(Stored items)
▼▼▼

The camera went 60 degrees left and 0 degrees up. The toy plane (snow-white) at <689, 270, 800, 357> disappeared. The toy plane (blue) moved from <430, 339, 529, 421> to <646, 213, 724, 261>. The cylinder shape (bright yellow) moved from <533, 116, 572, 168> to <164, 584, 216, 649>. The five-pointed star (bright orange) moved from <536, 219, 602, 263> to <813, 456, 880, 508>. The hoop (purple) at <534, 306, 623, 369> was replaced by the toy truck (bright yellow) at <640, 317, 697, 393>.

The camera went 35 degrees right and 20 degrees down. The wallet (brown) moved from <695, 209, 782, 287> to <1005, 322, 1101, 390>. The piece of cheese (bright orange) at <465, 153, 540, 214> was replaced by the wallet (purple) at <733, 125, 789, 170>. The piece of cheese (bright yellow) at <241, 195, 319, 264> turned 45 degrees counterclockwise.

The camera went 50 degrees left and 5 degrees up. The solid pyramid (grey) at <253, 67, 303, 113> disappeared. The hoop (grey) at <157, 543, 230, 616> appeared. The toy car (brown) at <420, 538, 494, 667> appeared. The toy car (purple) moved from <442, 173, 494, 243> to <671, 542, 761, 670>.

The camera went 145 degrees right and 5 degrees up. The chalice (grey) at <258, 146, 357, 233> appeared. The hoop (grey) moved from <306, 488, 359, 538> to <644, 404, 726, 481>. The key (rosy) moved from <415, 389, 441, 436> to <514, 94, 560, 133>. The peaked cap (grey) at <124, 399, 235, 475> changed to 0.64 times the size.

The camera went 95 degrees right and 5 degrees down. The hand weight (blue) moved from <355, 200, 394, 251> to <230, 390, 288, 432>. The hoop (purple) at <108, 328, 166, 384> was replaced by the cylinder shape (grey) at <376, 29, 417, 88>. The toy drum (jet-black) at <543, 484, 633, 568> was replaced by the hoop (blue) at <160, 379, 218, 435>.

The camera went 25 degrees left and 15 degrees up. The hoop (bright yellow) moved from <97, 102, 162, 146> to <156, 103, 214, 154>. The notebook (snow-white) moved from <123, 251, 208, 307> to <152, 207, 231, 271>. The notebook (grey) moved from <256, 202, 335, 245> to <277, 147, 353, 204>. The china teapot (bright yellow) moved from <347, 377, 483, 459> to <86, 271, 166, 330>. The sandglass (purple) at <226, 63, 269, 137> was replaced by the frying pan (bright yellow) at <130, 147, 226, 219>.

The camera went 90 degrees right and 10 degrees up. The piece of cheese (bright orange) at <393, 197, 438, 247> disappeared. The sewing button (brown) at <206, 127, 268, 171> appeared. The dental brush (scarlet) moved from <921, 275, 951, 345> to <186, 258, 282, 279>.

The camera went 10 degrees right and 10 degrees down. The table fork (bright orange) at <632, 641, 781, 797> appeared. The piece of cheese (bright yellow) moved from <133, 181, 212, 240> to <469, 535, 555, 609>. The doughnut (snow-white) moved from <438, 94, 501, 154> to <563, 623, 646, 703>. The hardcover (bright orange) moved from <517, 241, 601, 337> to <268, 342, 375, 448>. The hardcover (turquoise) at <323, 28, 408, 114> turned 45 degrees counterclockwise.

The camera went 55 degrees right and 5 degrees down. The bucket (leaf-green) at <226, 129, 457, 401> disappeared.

▲▲▲

■ **What is expected**:
Set the entries down again, unchanged and complete.

■ **Answer to this task**:
The camera went 60 degrees left and 0 degrees up. The toy plane (snow-white) at <689, 270, 800, 357> disappeared. The toy plane (blue) moved from <430, 339, 529, 421> to <646, 213, 724, 261>. The cylinder shape (bright yellow) moved from <533, 116, 572, 168> to <164, 584, 216, 649>. The five-pointed star (bright orange) moved from <536, 219, 602, 263> to <813, 456, 880, 508>. The hoop (purple) at <534, 306, 623, 369> was replaced by the toy truck (bright yellow) at <640, 317, 697, 393>.

The camera went 35 degrees right and 20 degrees down. The wallet (brown) moved from <695, 209, 782, 287> to <1005, 322, 1101, 390>. The piece of cheese (bright orange) at <465, 153, 540, 214> was replaced by the wallet (purple) at <733, 125, 789, 170>. The piece of cheese (bright yellow) at <241, 195, 319, 264> turned 45 degrees counterclockwise.

The camera went 50 degrees left and 5 degrees up. The solid pyramid (grey) at <253, 67, 303, 113> disappeared. The hoop (grey) at <157, 543, 230, 616> appeared. The toy car (brown) at <420, 538, 494, 667> appeared. The toy car (purple) moved from <442, 173, 494, 243> to <671, 542, 761, 670>.

The camera went 145 degrees right and 5 degrees up. The chalice (grey) at <258, 146, 357, 233> appeared. The hoop (grey) moved from <306, 488, 359, 538> to <644, 404, 726, 481>. The key (rosy) moved from <415, 389, 441, 436> to <514, 94, 560, 133>. The peaked cap (grey) at <124, 399, 235, 475> changed to 0.64 times the size.

The camera went 95 degrees right and 5 degrees down. The hand weight (blue) moved from <355, 200, 394, 251> to <230, 390, 288, 432>. The hoop (purple) at <108, 328, 166, 384> was replaced by the cylinder shape (grey) at <376, 29, 417, 88>. The toy drum (jet-black) at <543, 484, 633, 568> was replaced by the hoop (blue) at <160, 379, 218, 435>.

The camera went 25 degrees left and 15 degrees up. The hoop (bright yellow) moved from <97, 102, 162, 146> to <156, 103, 214, 154>. The notebook (snow-white) moved from <123, 251, 208, 307> to <152, 207, 231, 271>. The notebook (grey) moved from <256, 202, 335, 245> to <277, 147, 353, 204>. The china teapot (bright yellow) moved from <347, 377, 483, 459> to <86, 271, 166, 330>. The sandglass (purple) at <226, 63, 269, 137> was replaced by the frying pan (bright yellow) at <130, 147, 226, 219>.

The camera went 90 degrees right and 10 degrees up. The piece of cheese (bright orange) at <393, 197, 438, 247> disappeared. The sewing button (brown) at <206, 127, 268, 171> appeared. The dental brush (scarlet) moved from <921, 275, 951, 345> to <186, 258, 282, 279>.

The camera went 10 degrees right and 10 degrees down. The table fork (bright orange) at <632, 641, 781, 797> appeared. The piece of cheese (bright yellow) moved from <133, 181, 212, 240> to <469, 535, 555, 609>. The doughnut (snow-white) moved from <438, 94, 501, 154> to <563, 623, 646, 703>. The hardcover (bright orange) moved from <517, 241, 601, 337> to <268, 342, 375, 448>. The hardcover (turquoise) at <323, 28, 408, 114> turned 45 degrees counterclockwise.

The camera went 55 degrees right and 5 degrees down. The bucket (leaf-green) at <226, 129, 457, 401> disappeared.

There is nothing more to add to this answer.